Word for word, retype every record in the listing.
================================
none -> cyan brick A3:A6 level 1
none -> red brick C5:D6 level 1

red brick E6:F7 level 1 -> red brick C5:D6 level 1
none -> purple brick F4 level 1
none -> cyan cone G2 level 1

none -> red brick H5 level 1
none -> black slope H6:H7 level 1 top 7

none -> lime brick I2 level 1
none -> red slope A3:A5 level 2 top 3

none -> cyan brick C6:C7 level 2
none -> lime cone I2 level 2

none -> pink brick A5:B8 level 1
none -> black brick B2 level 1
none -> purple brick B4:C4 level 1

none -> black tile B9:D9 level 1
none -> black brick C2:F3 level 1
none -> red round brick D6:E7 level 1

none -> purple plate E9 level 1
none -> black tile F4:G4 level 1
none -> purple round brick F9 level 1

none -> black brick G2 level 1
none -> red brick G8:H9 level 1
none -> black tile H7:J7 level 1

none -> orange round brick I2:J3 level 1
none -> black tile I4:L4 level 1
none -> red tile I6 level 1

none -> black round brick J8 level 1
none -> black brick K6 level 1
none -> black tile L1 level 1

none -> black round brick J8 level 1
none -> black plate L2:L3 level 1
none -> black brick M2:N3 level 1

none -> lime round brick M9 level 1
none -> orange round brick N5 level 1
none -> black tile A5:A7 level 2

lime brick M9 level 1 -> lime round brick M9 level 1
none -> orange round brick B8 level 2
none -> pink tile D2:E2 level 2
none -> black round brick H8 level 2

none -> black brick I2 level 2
================================
**Output for this task:**
none -> cyan brick A3:A6 level 1
none -> red brick C5:D6 level 1

red brick E6:F7 level 1 -> red brick C5:D6 level 1
none -> purple brick F4 level 1
none -> cyan cone G2 level 1

none -> red brick H5 level 1
none -> black slope H6:H7 level 1 top 7

none -> lime brick I2 level 1
none -> red slope A3:A5 level 2 top 3

none -> cyan brick C6:C7 level 2
none -> lime cone I2 level 2

none -> pink brick A5:B8 level 1
none -> black brick B2 level 1
none -> purple brick B4:C4 level 1

none -> black tile B9:D9 level 1
none -> black brick C2:F3 level 1
none -> red round brick D6:E7 level 1

none -> purple plate E9 level 1
none -> black tile F4:G4 level 1
none -> purple round brick F9 level 1

none -> black brick G2 level 1
none -> red brick G8:H9 level 1
none -> black tile H7:J7 level 1

none -> orange round brick I2:J3 level 1
none -> black tile I4:L4 level 1
none -> red tile I6 level 1

none -> black round brick J8 level 1
none -> black brick K6 level 1
none -> black tile L1 level 1

none -> black round brick J8 level 1
none -> black plate L2:L3 level 1
none -> black brick M2:N3 level 1

none -> lime round brick M9 level 1
none -> orange round brick N5 level 1
none -> black tile A5:A7 level 2

lime brick M9 level 1 -> lime round brick M9 level 1
none -> orange round brick B8 level 2
none -> pink tile D2:E2 level 2
none -> black round brick H8 level 2

none -> black brick I2 level 2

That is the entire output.